### Task goal
Print back each record unchanged, without pictures.

(Source records)

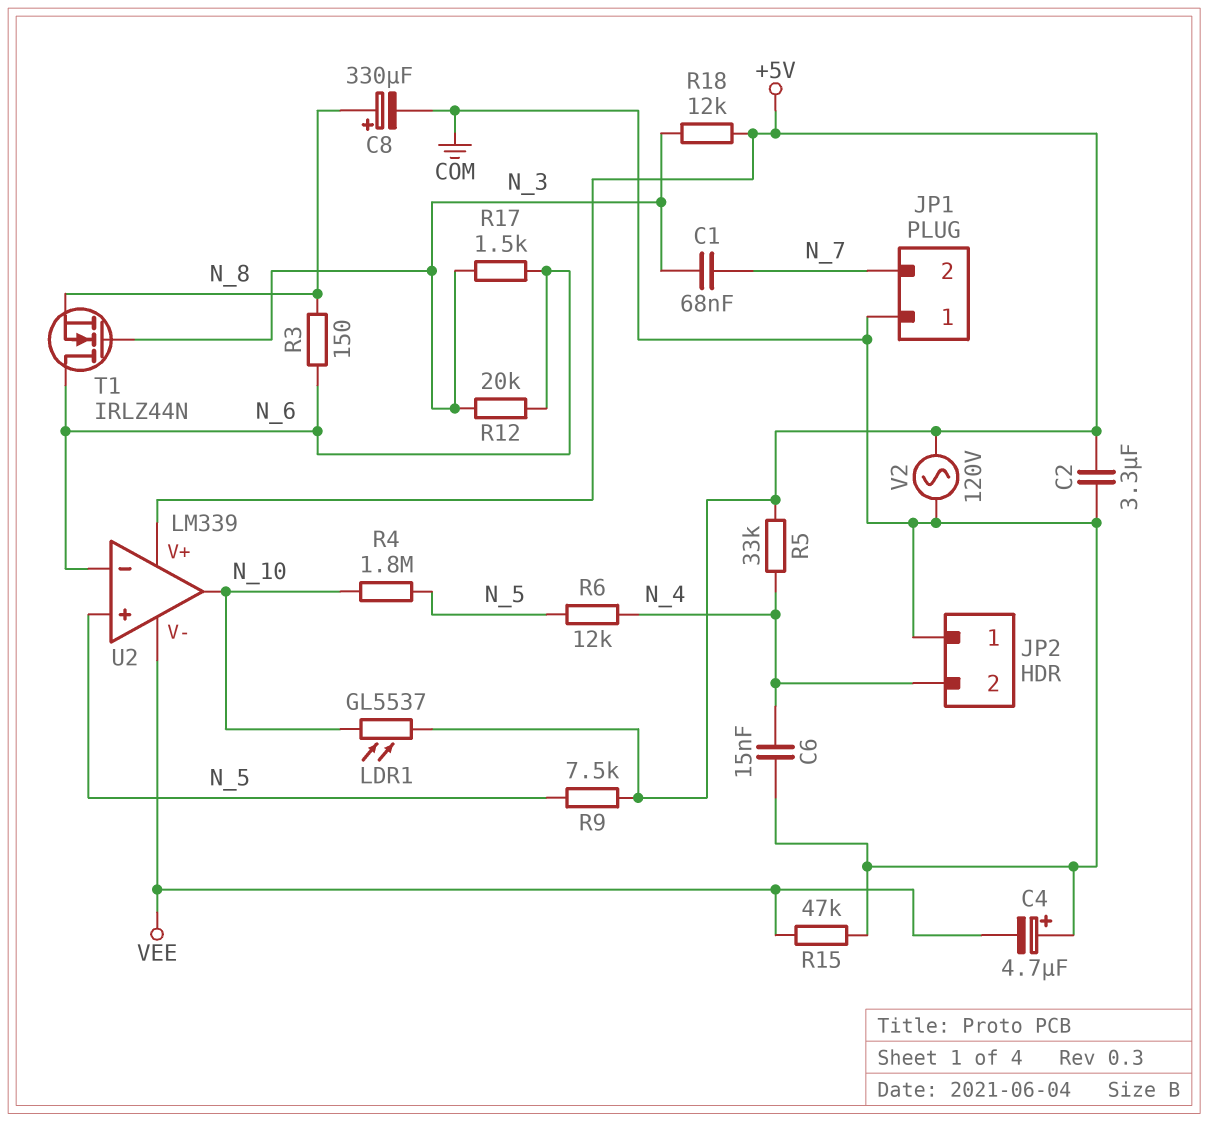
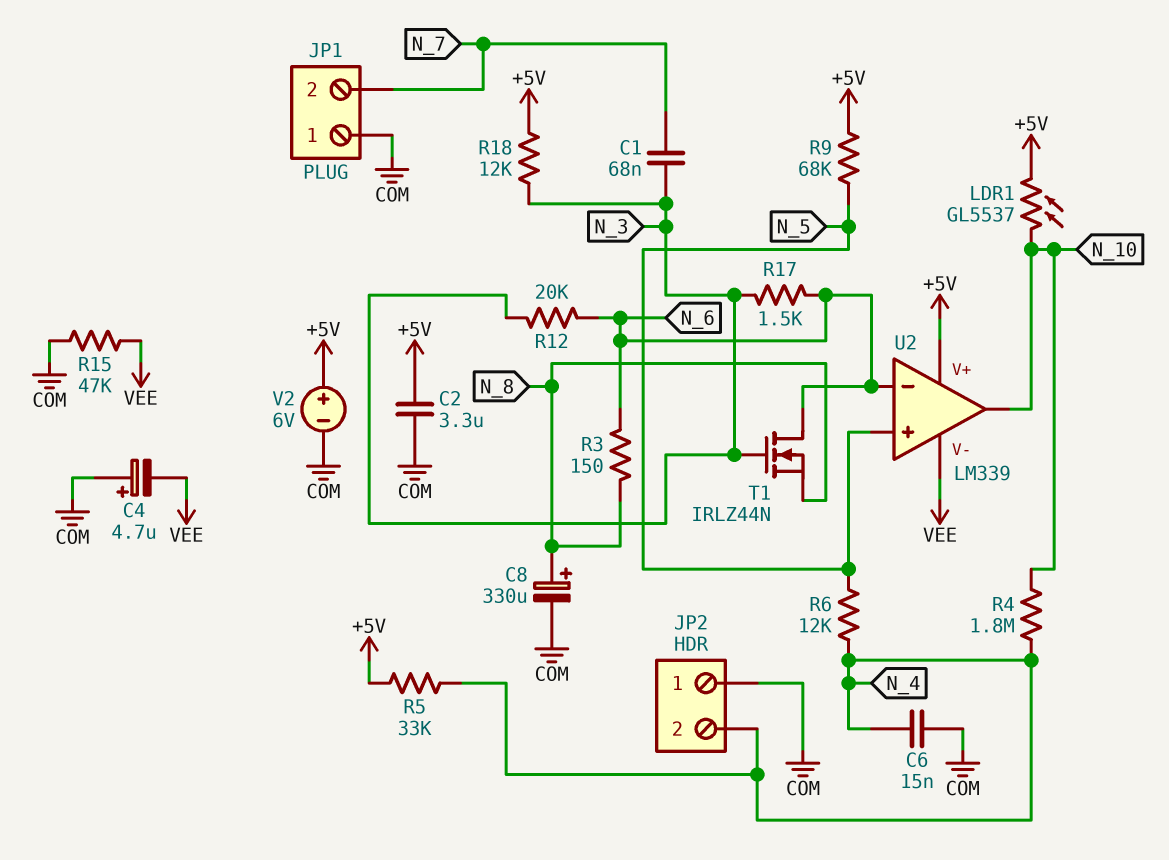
R4: 1.8M (N_5, N_10) -> 1.8M (N_4, N_10)
R9: 7.5k (+5V, N_5) -> 68k (+5V, N_5)
V2: AC 120V (+5V, COM) -> 6V (plus +5V, minus COM)

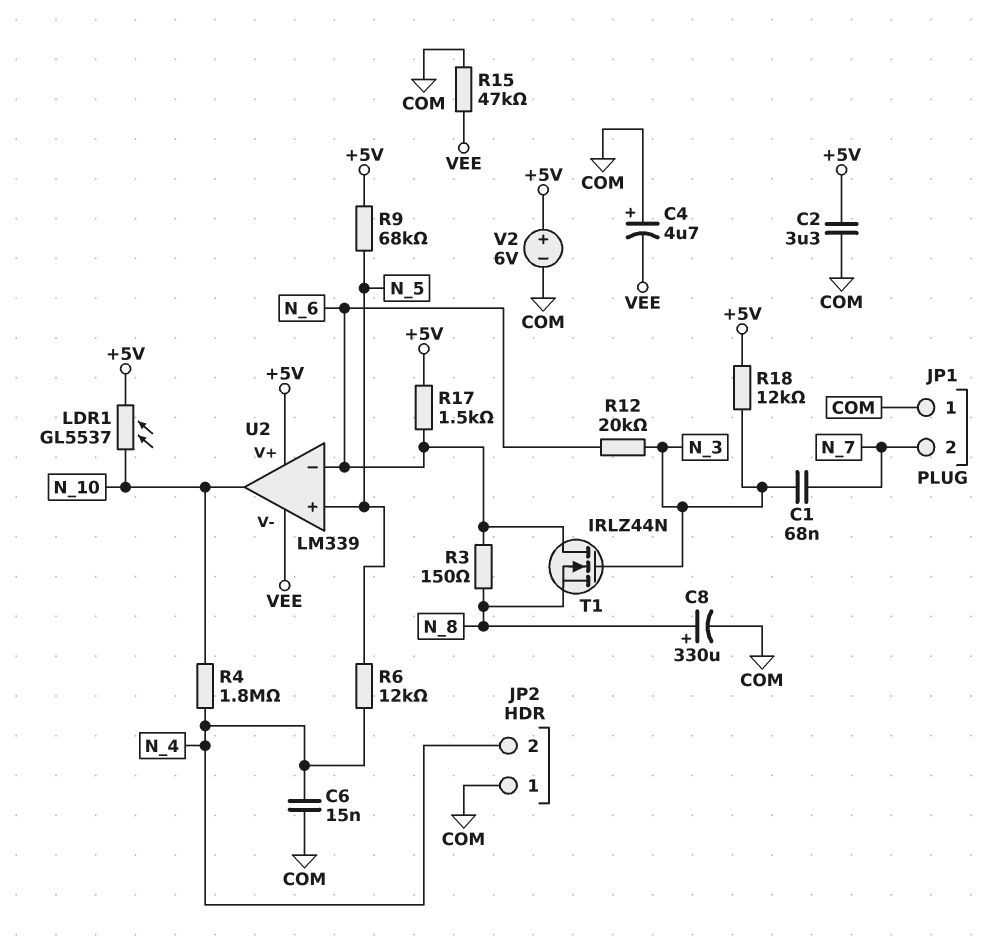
R5: 33k (+5V, N_4) -> none
R17: 1.5k (N_3, N_6) -> 1.5k (+5V, N_6)

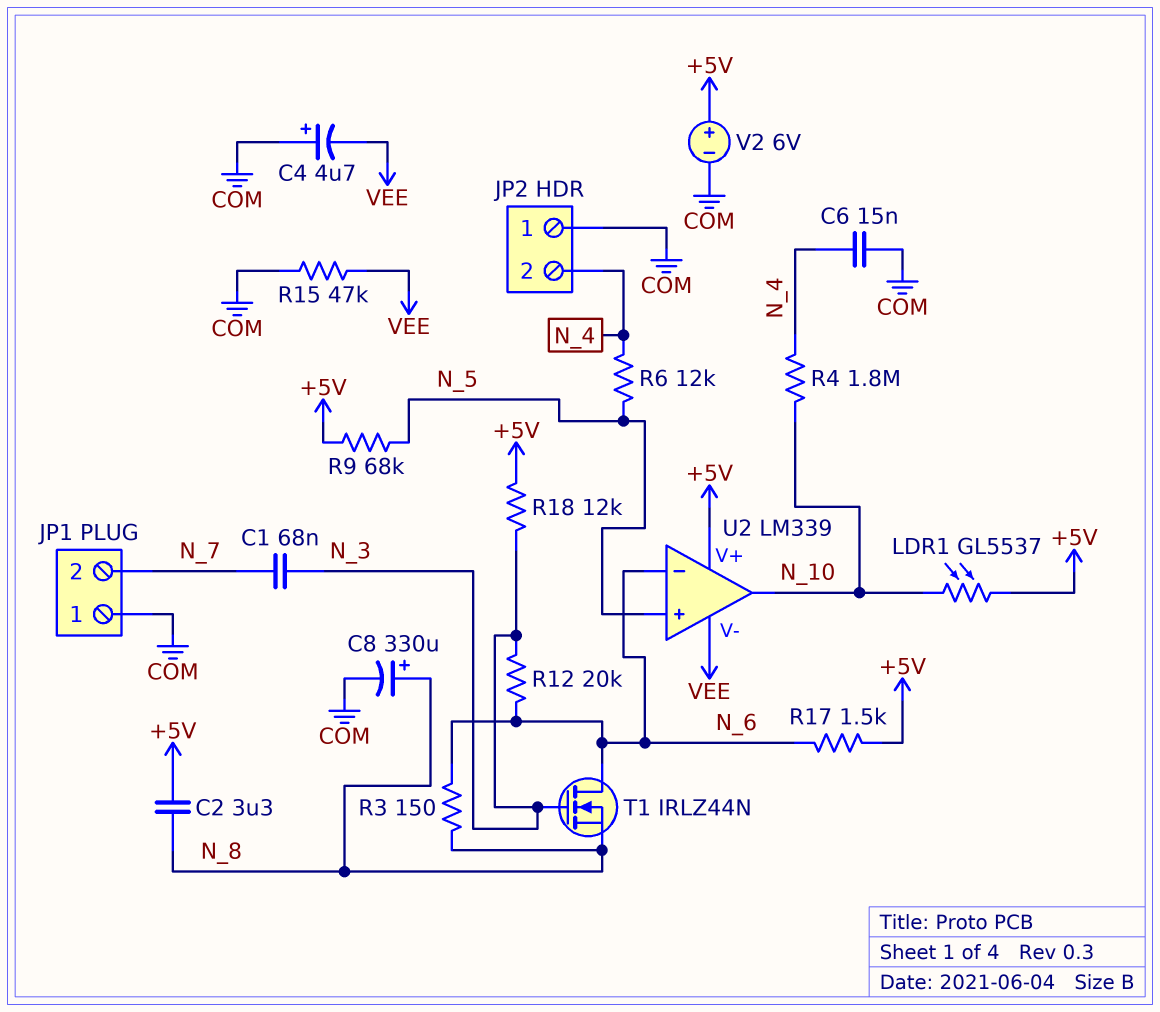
C2: 3.3uF (+5V, COM) -> 3.3uF (+5V, N_8)

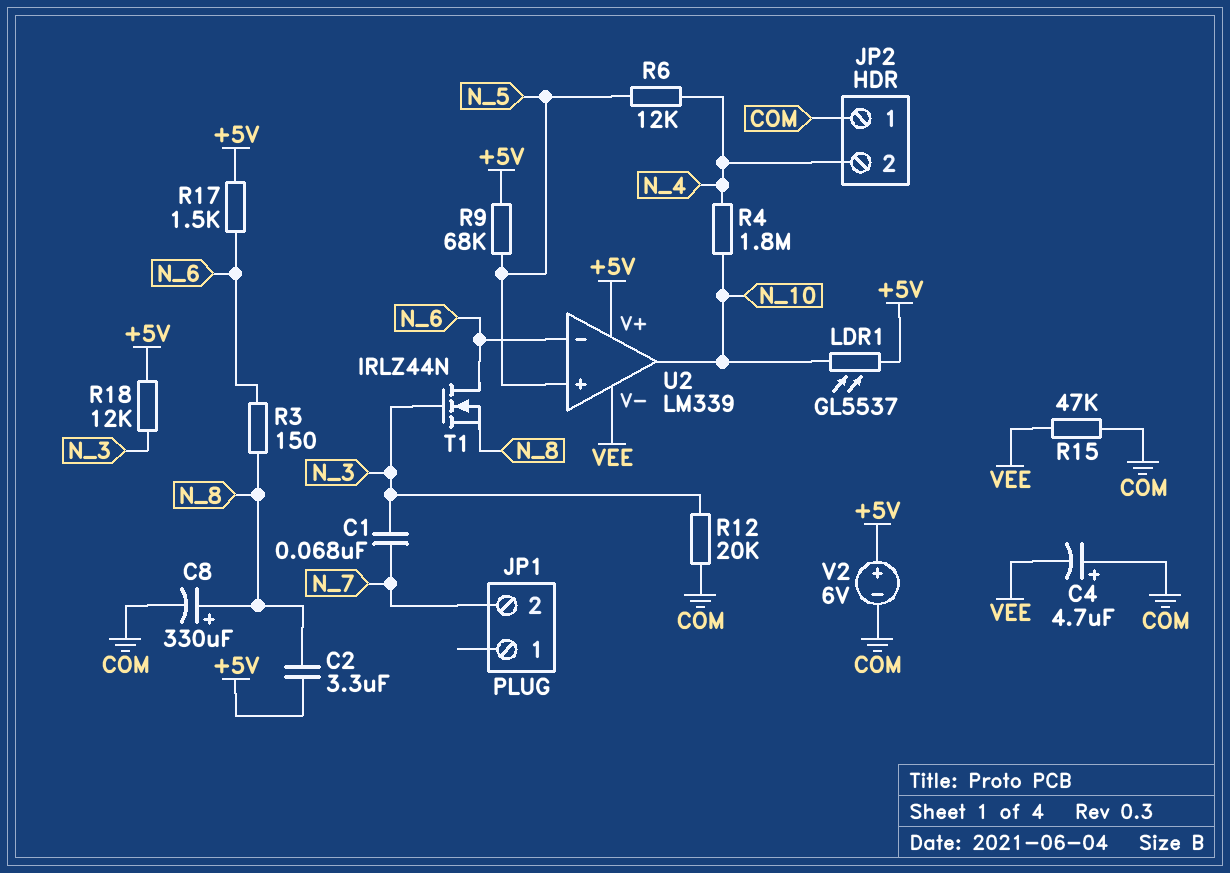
C6: 15nF (COM, N_4) -> none
JP1 pin 1: COM -> none
R12: 20k (N_3, N_6) -> 20k (COM, N_3)

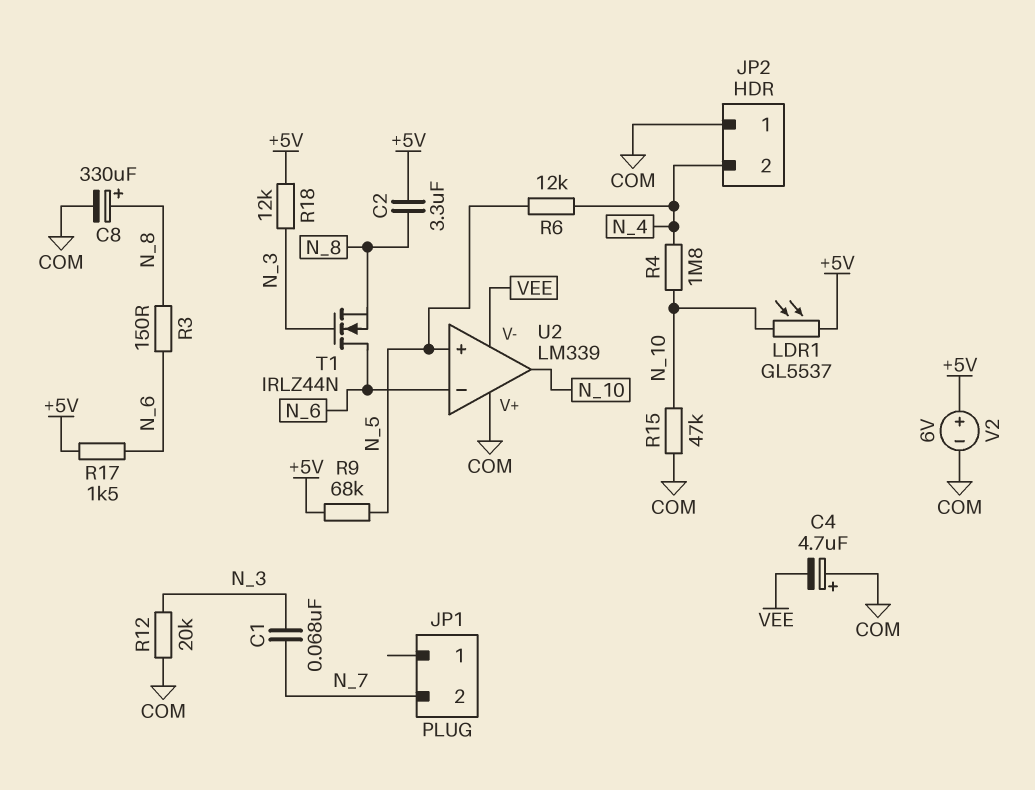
R15: 47k (COM, VEE) -> 47k (COM, N_10)
U2 pin V+: +5V -> COM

(End Source records)

### The answer
R4: 1.8M (N_5, N_10) -> 1.8M (N_4, N_10)
R9: 7.5k (+5V, N_5) -> 68k (+5V, N_5)
V2: AC 120V (+5V, COM) -> 6V (plus +5V, minus COM)

R5: 33k (+5V, N_4) -> none
R17: 1.5k (N_3, N_6) -> 1.5k (+5V, N_6)

C2: 3.3uF (+5V, COM) -> 3.3uF (+5V, N_8)

C6: 15nF (COM, N_4) -> none
JP1 pin 1: COM -> none
R12: 20k (N_3, N_6) -> 20k (COM, N_3)

R15: 47k (COM, VEE) -> 47k (COM, N_10)
U2 pin V+: +5V -> COM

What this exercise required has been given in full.